- TASK DESCRIPTION:
Gather each line from the items below that contains the word "kern", and copy those lines out.

Data records
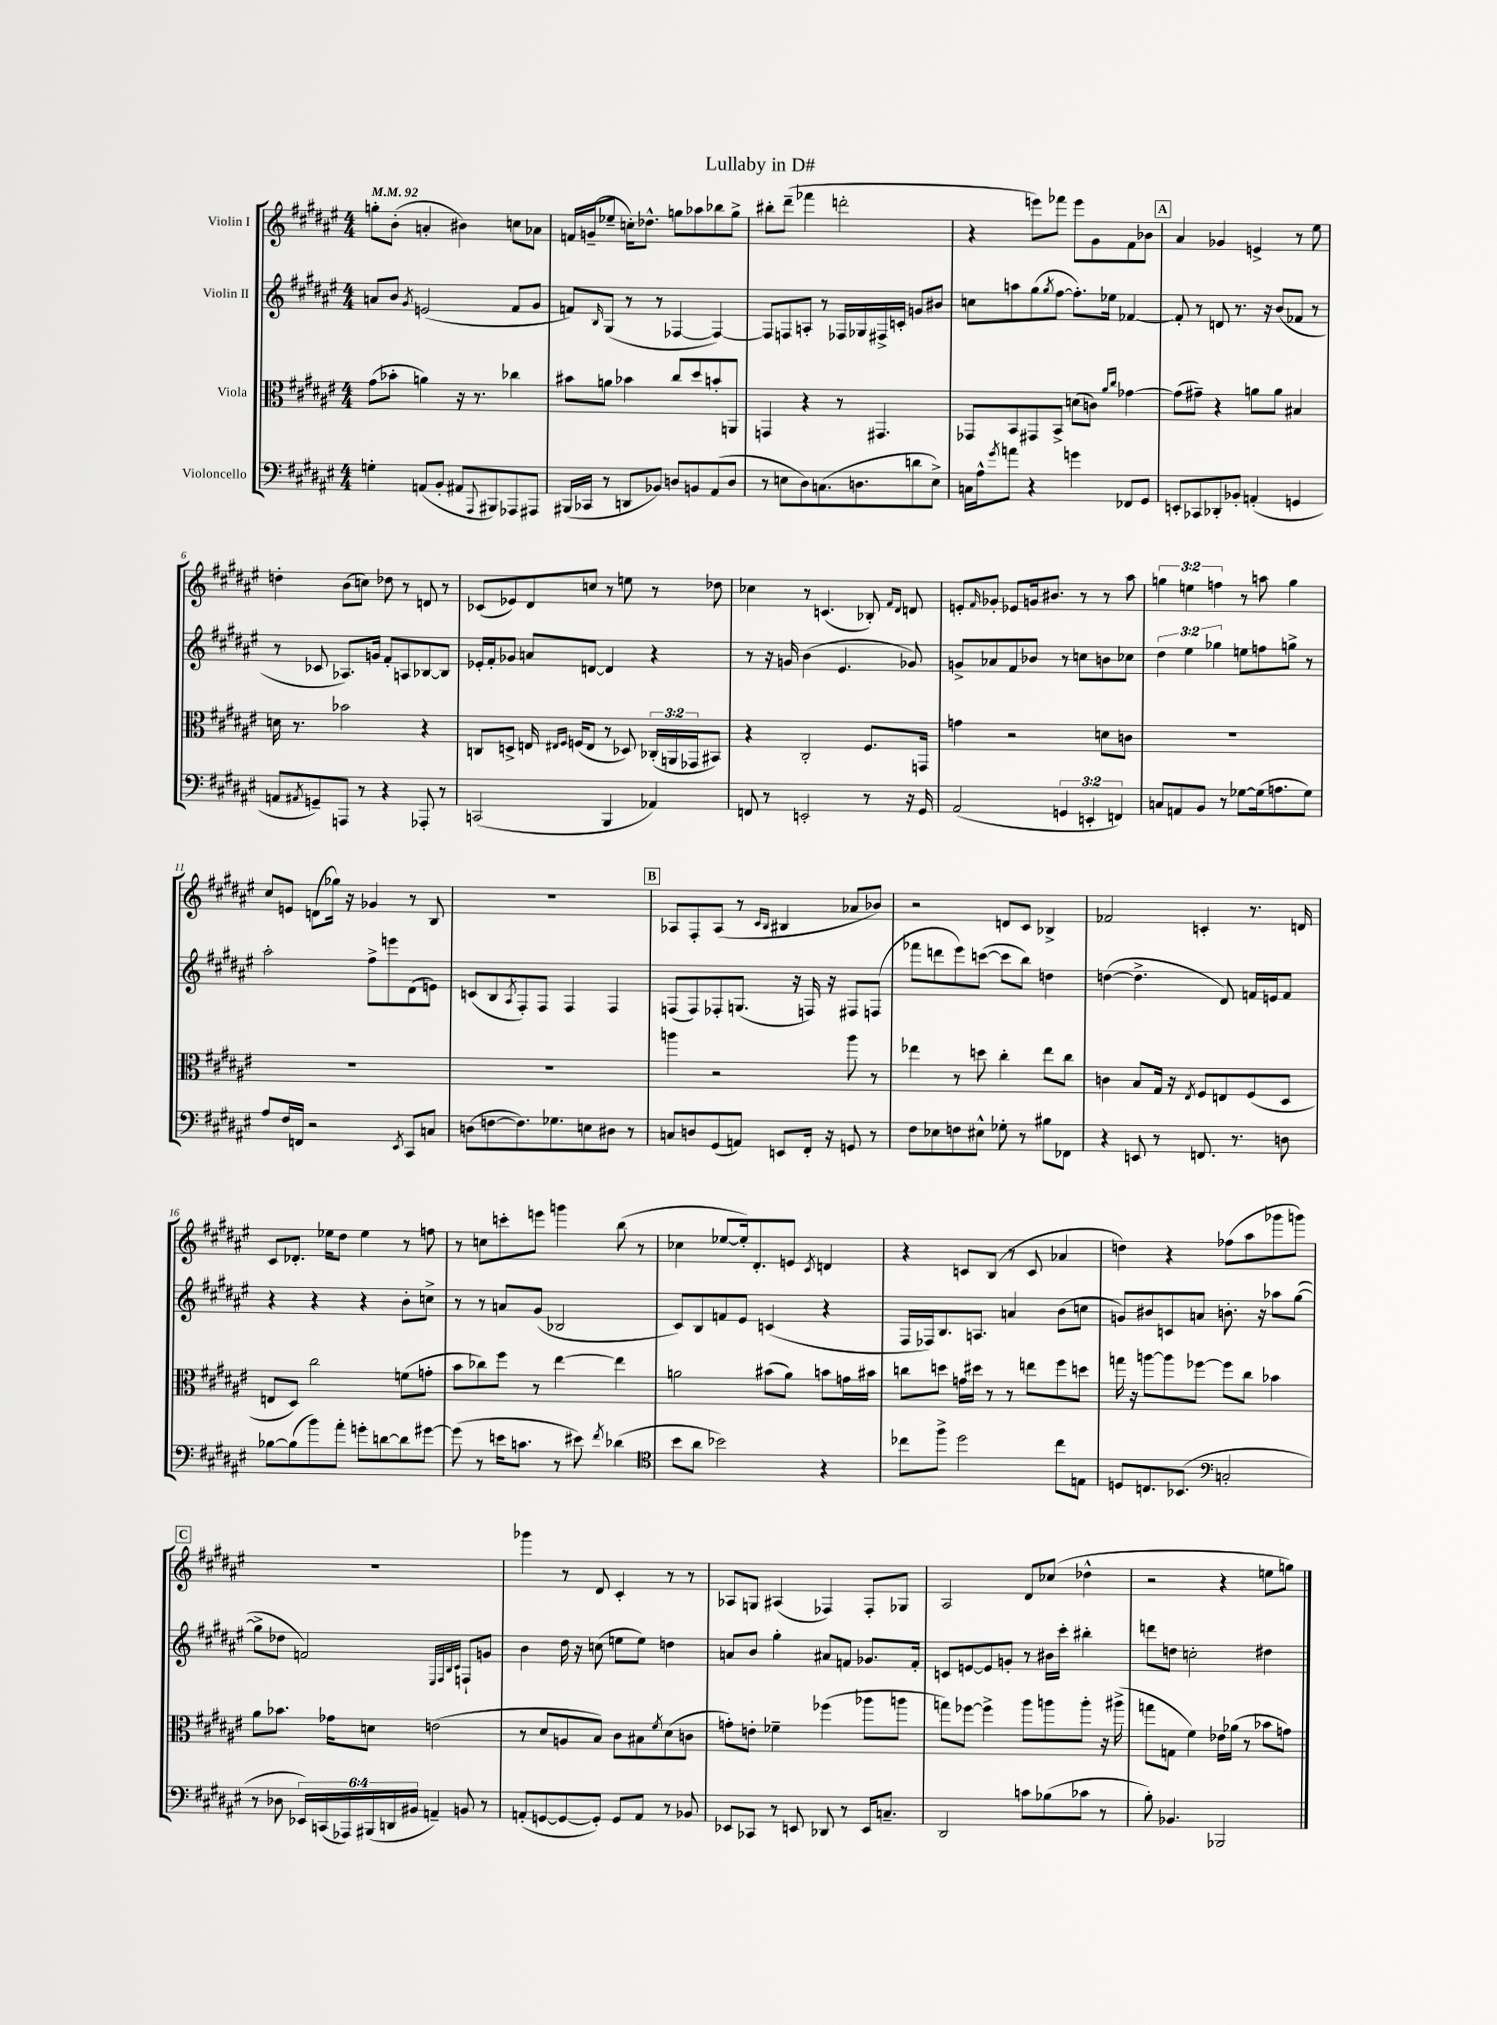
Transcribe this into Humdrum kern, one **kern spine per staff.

**kern	**kern	**kern	**kern
*staff4	*staff3	*staff2	*staff1
*clefF4	*clefC3	*clefG2	*clefG2
*k[f#c#g#d#a#e#]	*k[f#c#g#d#a#e#]	*k[f#c#g#d#a#e#]	*k[f#c#g#d#a#e#]
*M4/4	*M4/4	*M4/4	*M4/4
*MM92	*MM92	*MM92	*MM92
4G'	(8g#	8a	8gg'
.	8b-'	8b	(8b'
.	.	8qg#	.
(8AA	4a)	(2e	4a'
8BB'	.	.	.
8AA#	16r	.	4b#)
.	8.r	.	.
8qqAAA#	.	.	.
8BBB#)	.	.	.
8AAA-	4cc-	8f#	8cc
8AAA#	.	8g#	8a-
=	=	=	=
(16BBB#	8b#	8f)	16f
16CC-	.	.	(16g~
.	.	16qqB	.
8r	8a	(8G#	8ee-~
8DD	4b-	8r	16cc')
.	.	.	8.dd-^^
8BB-)	.	8r	.
8D	8cc#	[4F-	8gg
8BB	8dd#	.	8aa-
(8AA#	8b'	4F-_)	8bb-
8D	8AA	.	8gg^
=	=	=	=
8r	4GG	8F-]	8bb#'
8E	.	8F	(8ddd#~
8D#)	4r	8A'	4fff-
(8.C	.	8r	.
.	8r	16F-	2ddd'
8.D	.	16G-	.
.	4.GG#	16F#^	.
.	.	16c'	.
8d	.	8g	.
8E^)	.	8b#	.
=	=	=	=
16C	8GG-	8cc	4r
16A#^^	.	.	.
8qg#	.	.	.
8a	8BB	8aa	.
4r	8GG#	(8gg#	8eee)
.	.	8qgg#	.
.	8BB^	[8ff#	8fff-
4g	(8d	8.ff#'])	8eee
.	8c)	.	8g#
.	.	16ee-	.
.	16qqa#	.	.
.	16qqcc#	.	.
8FF-	[4g-	[4f-	8f#
8GG#	.	.	8b-
=	=	=	=
8EE'	(8g-]	8f-']	4a#
8CC-	8g#~)	8r	.
8DD-'	4r	8d	4g-
8BB-'	.	8.r	.
(4AA'	8a	.	4e^
.	.	16r	.
.	8a	(8b	.
4GG	4B#	8f-	8r
.	.	8r	8ee#
=	=	=	=
8AA	16d	8r	4dd'
.	8.r	.	.
8qAA#	.	.	.
8GG~)	.	8c-	.
8AAA	2b-	8.A-)	(8b
8r	.	.	8cc)
.	.	16g	.
4r	.	8f#'	8dd-
.	.	8A	8r
8AAA-'	4r	[8B-	8d
8r	.	8B-]	8r
=	=	=	=
(2CC	8C	16e-'	(8c-
.	.	16f#'	.
.	8D^	8g-	8e-)
.	16E	8a	8d#
.	16qqE#	.	.
.	16qqF#	.	.
.	(16F	.	.
.	8E#	[8d	8cc
4BBB	8r	4d]	8r
.	8D-)	.	8ee
4AA-)	(24C-'	4r	8r
.	24AA	.	.
.	24GG-	.	.
.	8BB#)	.	8dd-
=	=	=	=
8FF	4r	8r	4cc-
8r	.	16r	.
.	.	16g	.
2EE'	2C#'	(4b	8r
.	.	.	(4.c
.	.	4.e#	.
8r	8.F#	.	8B-')
.	.	.	16qqf#
.	.	.	16qqd#
16r	.	8g-)	8d
16GG#	16GG	.	.
=	=	=	=
(2AA#	4g	8g^	8e'
.	.	.	16qqf#
.	.	8a-	8g-'
.	2r	8f#	8e-
.	.	8b-	16g
.	.	.	8.b#
6GG	.	8r	.
.	.	8cc	8r
6EE'	.	.	.
.	8d	8b	8r
6FF)	.	.	.
.	8c	8cc-	8aa#
=	=	=	=
8C	1r	6dd#	6gg
8AA	.	.	.
.	.	6ee#	6ee
8BB	.	.	.
.	.	6gg-	6ff
8r	.	.	.
[8G-	.	8ee	8r
(16G-]	.	8ff	8aa
8.A	.	.	.
.	.	8gg^	4gg
8G-)	.	8r	.
=	=	=	=
8A#	1r	2aa#'	8cc#
16F#	.	.	8e
16FF	.	.	.
2r	.	.	(8d
.	.	.	16gg-)
.	.	.	16r
.	.	8ff#^	4g-
.	.	8eee	.
8qEE#	.	.	.
8CC#	.	(8d#	8r
8C	.	8e)	8B
=	=	=	=
(8D	1r	(8c	1r
[8F	.	8B	.
.	.	8qA#	.
8.F])	.	8F#')	.
.	.	8F#	.
8.G-	.	.	.
.	.	4F#	.
8E	.	.	.
8D#	.	4F#	.
8r	.	.	.
=	=	=	=
8C	4aa	(8F	8A-
8D	.	8F)	8F#'
(8GG#	2r	8F-'	(8A-
8AA)	.	(8.G	8r
.	.	.	16qqc#
.	.	.	16qqB
8EE	.	.	4B#
.	.	16r	.
16FF#'	.	16F)	.
16r	.	16r	.
8GG	8aa	8F#	8a-
8r	8r	(8F	8b-)
=	=	=	=
8F#	4ee-	8fff-	2r
8E-	.	8ddd	.
8F	8r	8eee#)	.
8E#^^	8dd	([8ccc	.
8G-'	4cc#'	8ccc]	8d
8r	.	8bb)	8c#
8B#	8ee-	4dd	4B-^
8FF-	8cc#	.	.
=	=	=	=
4r	4c	([4dd	2f-
8EE	8B	4.dd^]	.
8r	16G#	.	.
.	16r	.	.
.	8qE#	.	.
8.FF	8F#	.	4c'
.	8E	8d#)	.
8.r	.	.	.
.	(8F#	16f	8.r
.	.	16e	.
8D	8D#	8f	.
.	.	.	16d
=	=	=	=
[8B-	8E	4r	8c#
(8B-]	8D#)	.	8.d-'
8b)	2cc#	4r	.
.	.	.	16ee-
8a#'	.	.	8dd#
8g'	.	4r	4ee-
[8d	.	.	.
8d]	(8f	8b'	8r
[8g#	8g'	8cc^	8ff
=	=	=	=
(8g#]	8b	8r	8r
8r	8cc-)	8r	8cc
16e	8ff#	8a	8ccc'
8.c	.	.	.
.	8r	(8g#	8eee
8r	[4ee#	2B-	4ggg
8e#)	.	.	.
8qf#	.	.	.
(4d-	4ee#]	.	(8bb
.	.	.	8r
=	=	=	=
*clefC4	*	*	*
8b	2a	8c#)	4cc-
8a#	.	8B	.
2b-)	.	8f	[8ee-
.	.	8e#	16ee-'])
.	.	.	8.d#'
.	(8b#	(4c	.
.	8a)	.	8e
.	.	.	8qc#
4r	8b	4r	4d
.	16g	.	.
.	16b#	.	.
=	=	=	=
8cc-	8cc	16F#	4r
.	.	16F-)	.
8ff#^	8dd	8.B	.
2dd#	16g	.	8c
.	16dd#	8.A	.
.	8r	.	(8B
.	8r	4a	8r
.	8ee	.	8c
8cc-	8ff#	(8b	4a-
8E	8dd	8cc	.
=	=	=	=
8D	16gg	8g)	4dd)
.	16r	.	.
8.C	[8aa	8b#	.
.	8aa]	8c	4r
(8.BB-	.	.	.
.	[8ff-	8a	.
*clefF4	*	*	*
2C'	8ff-]	8.b'	(8ff-
.	8cc#	.	8aa#
.	.	16r	.
.	4b-	8aa-	8ggg-
.	.	([8gg#	8ggg)
=	=	=	=
8r	8a#	8gg#^]	1r
8D-	8.b-	8dd-	.
24EE-)	.	2f)	.
(24CC	.	.	.
.	16g-	.	.
24AAA-)	.	.	.
(24BBB#	8d	.	.
24DD	.	.	.
24BB#	.	.	.
4AA~)	(2e	.	.
.	.	32qqE#	.
.	.	32qqF#	.
.	.	32qqB	.
.	.	32qqc#	.
8BB	.	8F`	.
8r	.	8g	.
=	=	=	=
(8AA'	8r	4b	4ggg-
[8GG	8d#	.	.
8GG_	8A	16dd#	8r
.	.	16r	.
8GG'])	8B)	(8cc	8d#
8GG	8c#	8ee	4c#'
8AA	8B#	8ee)	.
.	8qf#	.	.
8r	(8d#	4dd	8r
8BB-	8c	.	8r
=	=	=	=
8EE-	8g')	8a	8A-
8CC-	8e'	8b	8G
8r	4f-~	4gg#'	(4A#
8EE	.	.	.
8DD-	(4ff-	8a#	4F-)
8r	.	8f	.
16EE	8aa-	8.g-	8F-'
8.C~	.	.	.
.	8aa	.	8G-
.	.	16f'	.
=	=	=	=
2DD#	8gg)	8c	2A#
.	[8ff-	[8e	.
.	4ff-^]	8e]	.
.	.	8g'	.
8c	8aa#	8r	8d#
(8B-	8aa	16b#	(8cc-
.	.	16ccc#'	.
8c-	8aa'	4bb#'	4dd-^^
8r	16r	.	.
.	(16aa#^	.	.
=	=	=	=
8B')	8gg	8ddd	2r
4.BB-	8G	8dd	.
.	4f#)	2cc'	.
2BBB-	16e-	.	4r
.	(16a-	.	.
.	8r	.	.
.	8b-	4dd#	8ee
.	8g)	.	8gg)
==	==	==	==
*-	*-	*-	*-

- ANSWER:
Transcribe this into Humdrum kern, one **kern spine per staff.
**kern	**kern	**kern	**kern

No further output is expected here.